"""

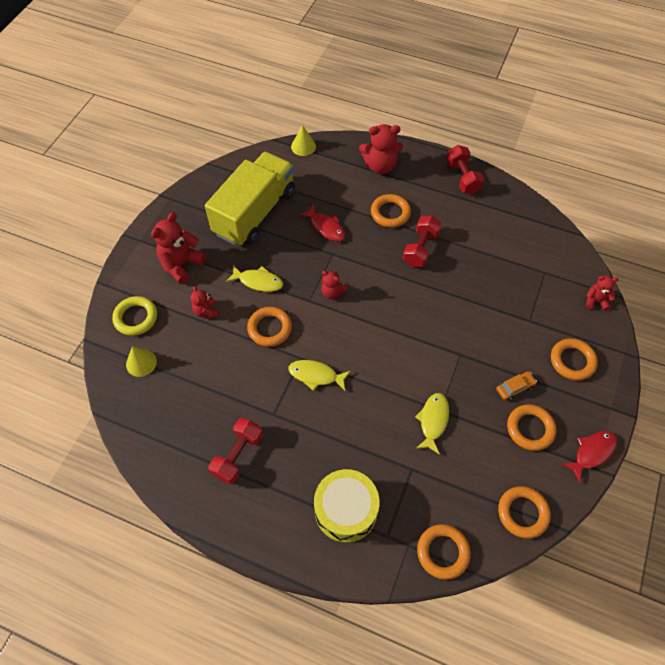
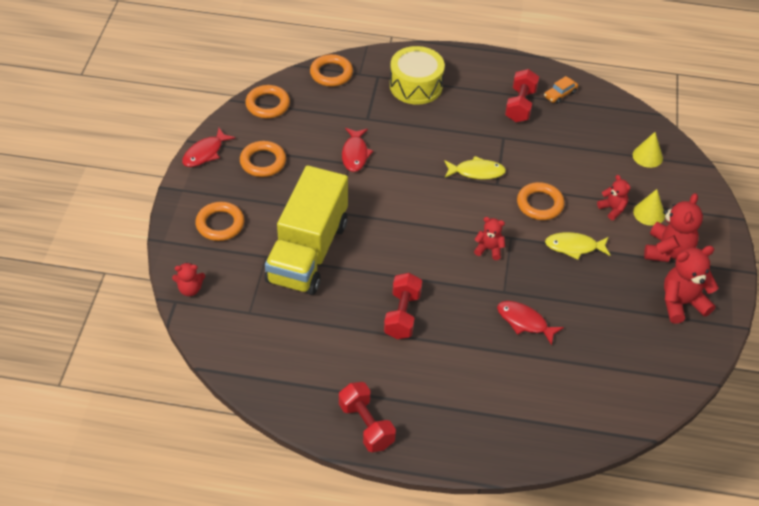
camera: 165 degrees right, 10 degrees down
(136, 318) = (679, 192): yellow ring -> none
(255, 213) = (618, 325): yellow truck -> yellow truck (308, 252)
(303, 146) = (602, 435): yellow cone -> yellow cone (649, 213)
(380, 166) = (484, 423): red teddy bear -> red teddy bear (682, 303)
(390, 213) = (451, 355): orange ring -> none
(433, 421) = (355, 154): yellow fish -> red fish
(515, 388) = (279, 192): orange car -> orange car (560, 94)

"""

Tally the lines of the material above that include the word "orange", then state that tally alone.

2